### ASSIGNMENT
Only the lines from the one with "moved: heart shape/violet" to the end of the data below should be returned, each exactly as it stands.

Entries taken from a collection
═══

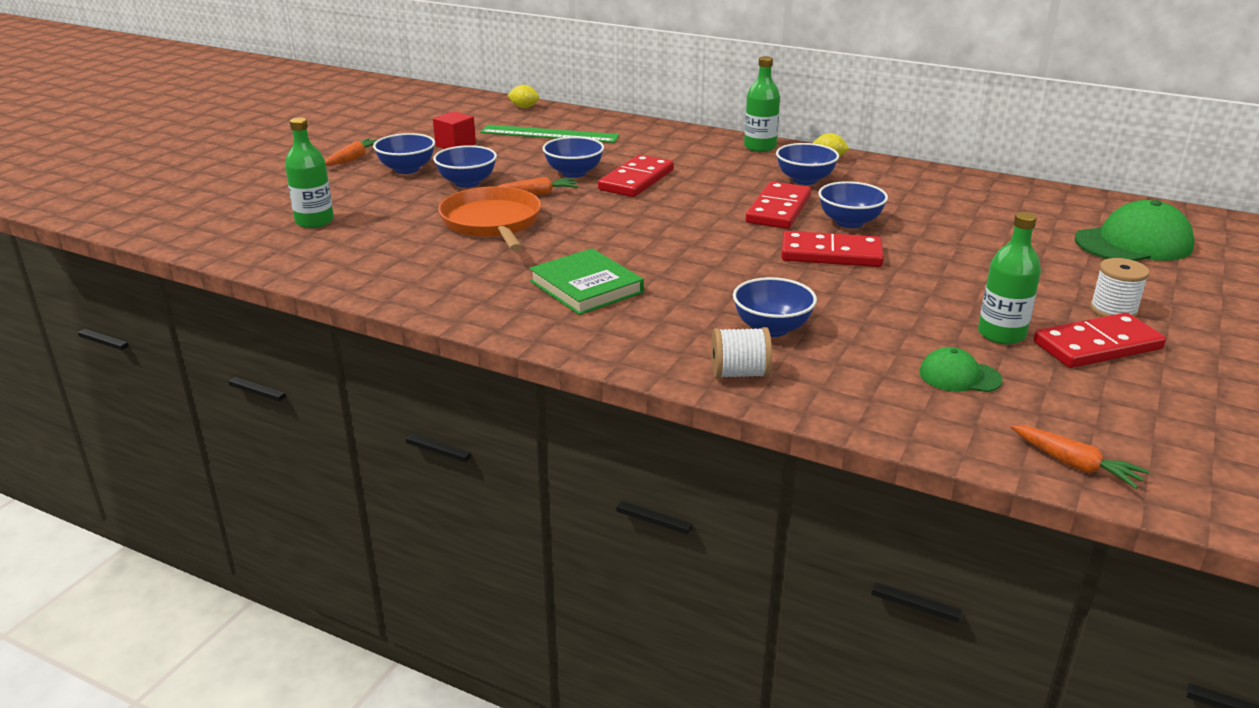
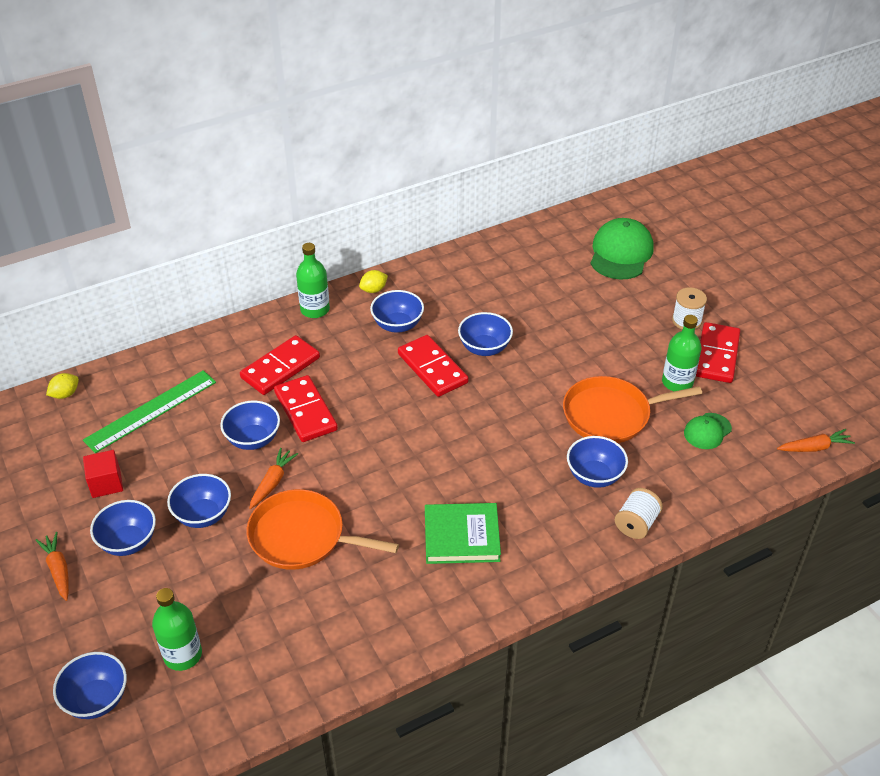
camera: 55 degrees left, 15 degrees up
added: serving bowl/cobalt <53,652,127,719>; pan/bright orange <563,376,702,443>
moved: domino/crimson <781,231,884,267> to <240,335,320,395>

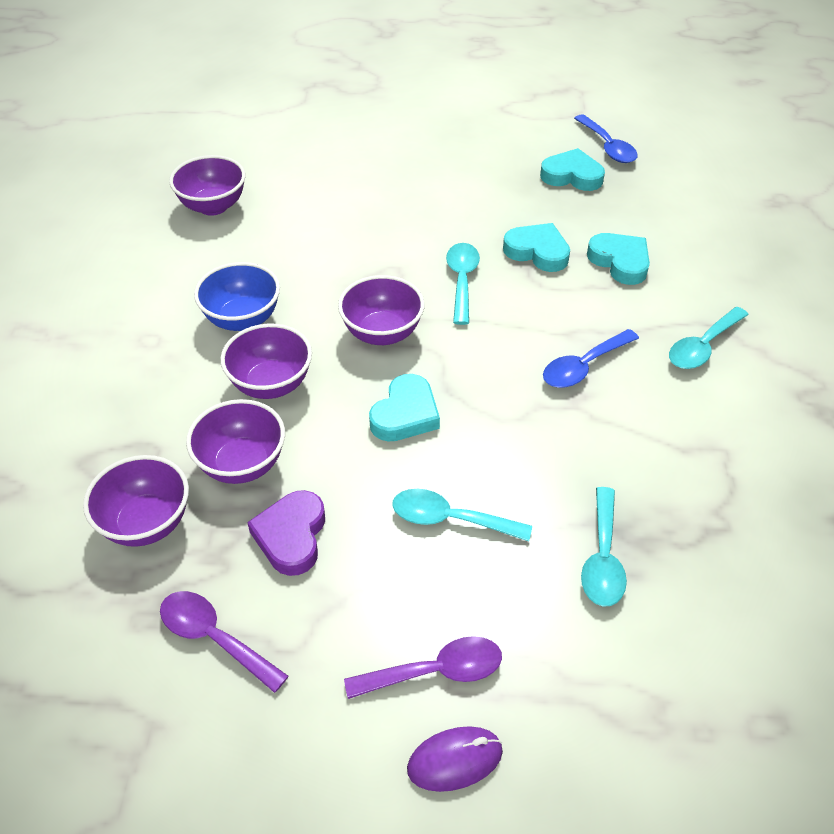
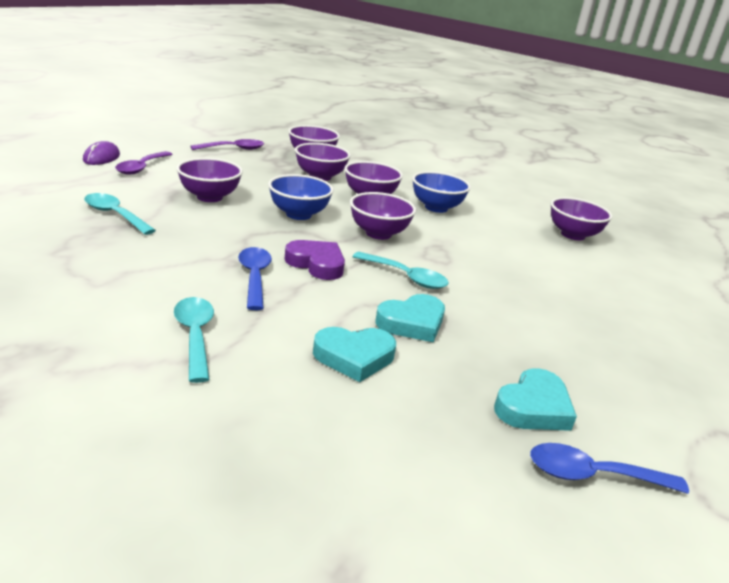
camera: 115 degrees right, 20 degrees down
moved: heart shape/violet <247,490,325,576> to <285,240,345,280>
replaced: heart shape/aqua <369,374,440,442> to serving bowl/cobalt <268,174,334,220>; spoon/aqua <392,489,532,541> to serving bowl/violet <176,158,243,202>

═══

### RESULT FOR THIS EXERCISE
moved: heart shape/violet <247,490,325,576> to <285,240,345,280>
replaced: heart shape/aqua <369,374,440,442> to serving bowl/cobalt <268,174,334,220>; spoon/aqua <392,489,532,541> to serving bowl/violet <176,158,243,202>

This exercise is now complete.